# The data
▼

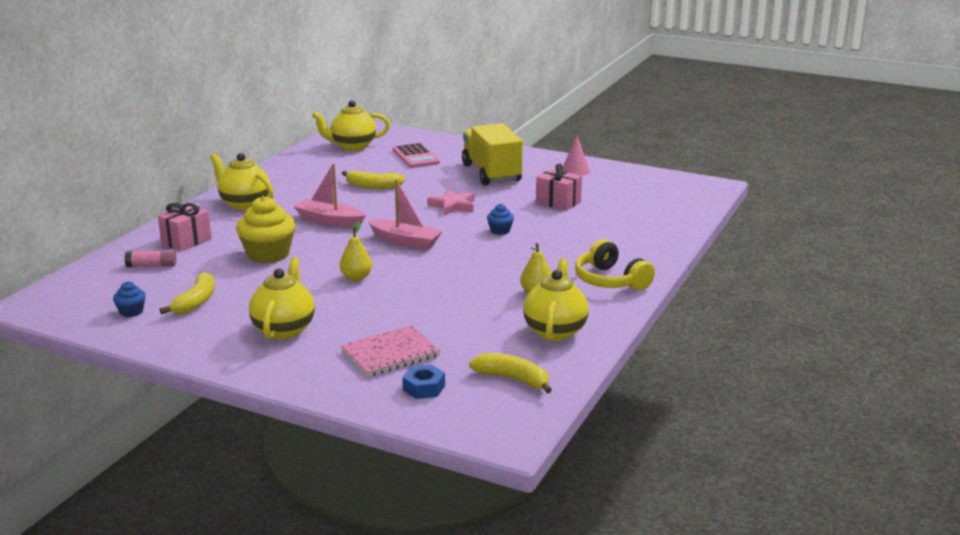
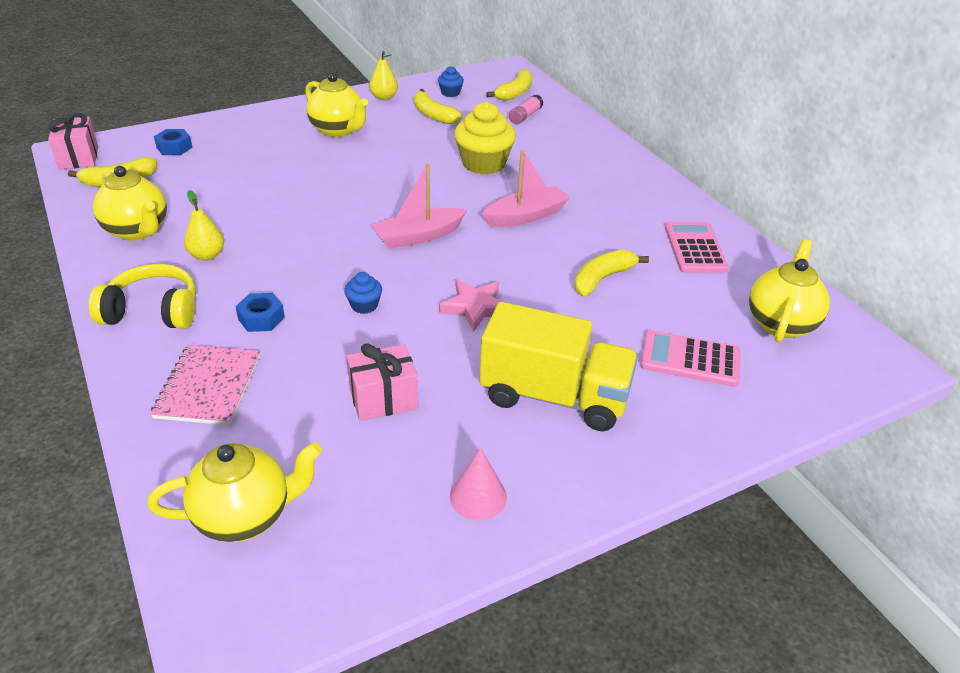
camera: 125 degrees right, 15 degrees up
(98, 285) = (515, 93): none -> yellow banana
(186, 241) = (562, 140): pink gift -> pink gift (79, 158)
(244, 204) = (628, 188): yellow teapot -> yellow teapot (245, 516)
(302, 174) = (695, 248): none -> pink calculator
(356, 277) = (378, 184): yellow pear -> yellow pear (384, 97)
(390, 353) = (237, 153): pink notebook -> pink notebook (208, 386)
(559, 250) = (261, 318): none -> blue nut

▲
▼

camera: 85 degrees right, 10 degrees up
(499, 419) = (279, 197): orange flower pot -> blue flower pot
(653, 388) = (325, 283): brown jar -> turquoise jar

▲
▼

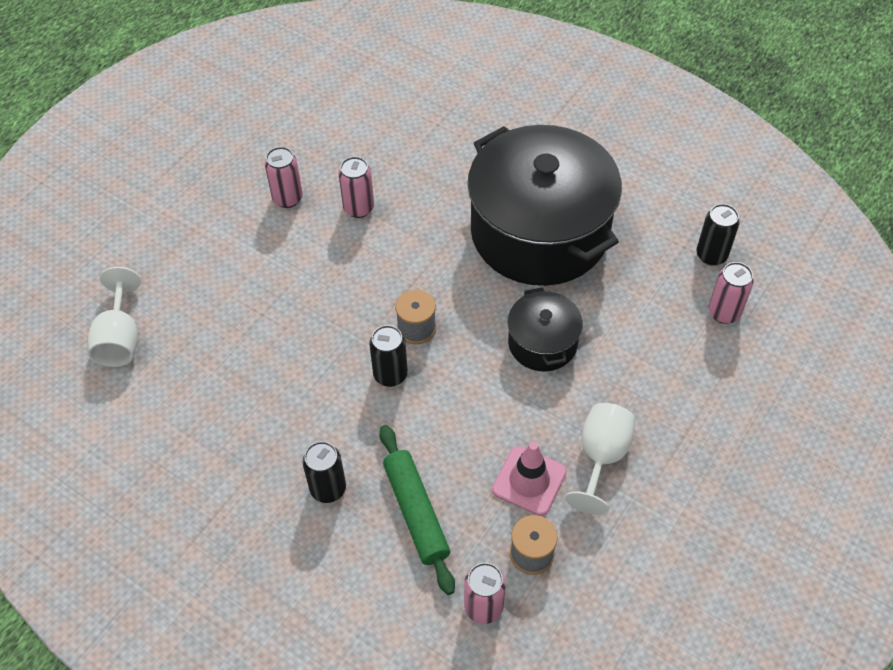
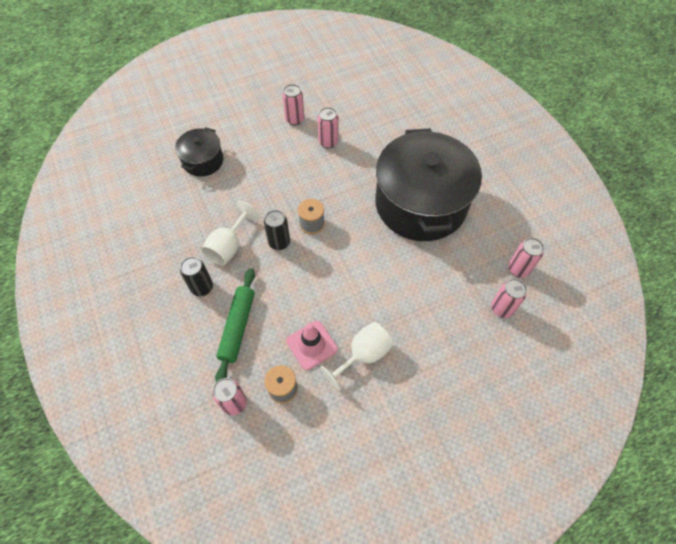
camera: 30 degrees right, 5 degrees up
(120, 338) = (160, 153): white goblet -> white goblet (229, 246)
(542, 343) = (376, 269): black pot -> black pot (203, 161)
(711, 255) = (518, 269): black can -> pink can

▲

# Directions
Copy out each line from the listing that contains the string "degrees".

# Result for this exercise
camera: 125 degrees right, 15 degrees up
camera: 85 degrees right, 10 degrees up
camera: 30 degrees right, 5 degrees up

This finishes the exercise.